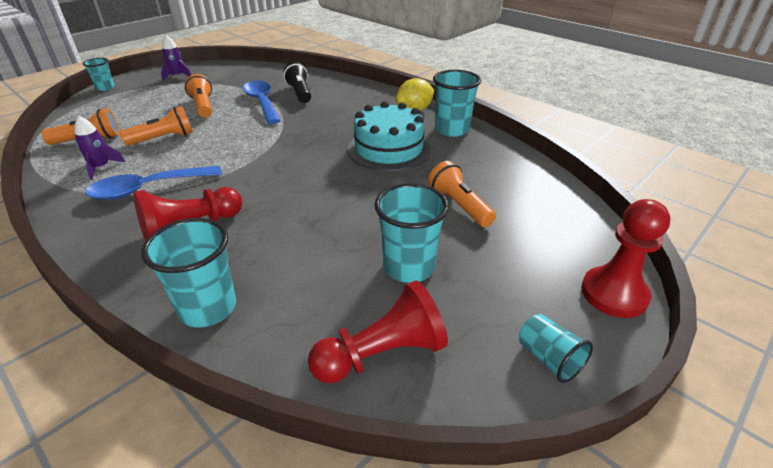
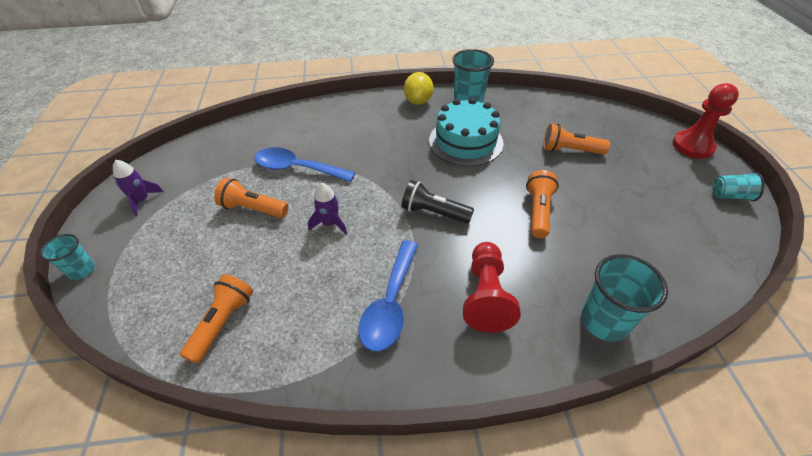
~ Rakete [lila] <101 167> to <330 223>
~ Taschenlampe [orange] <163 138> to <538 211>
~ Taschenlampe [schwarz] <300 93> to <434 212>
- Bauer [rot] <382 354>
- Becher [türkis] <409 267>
# # # # # # #
BRIEF.
A verbatim copy of all the records, minus the pictures, is the expected answer.

RESPONSE TO THE TASK.
~ Rakete [lila] <101 167> to <330 223>
~ Taschenlampe [orange] <163 138> to <538 211>
~ Taschenlampe [schwarz] <300 93> to <434 212>
- Bauer [rot] <382 354>
- Becher [türkis] <409 267>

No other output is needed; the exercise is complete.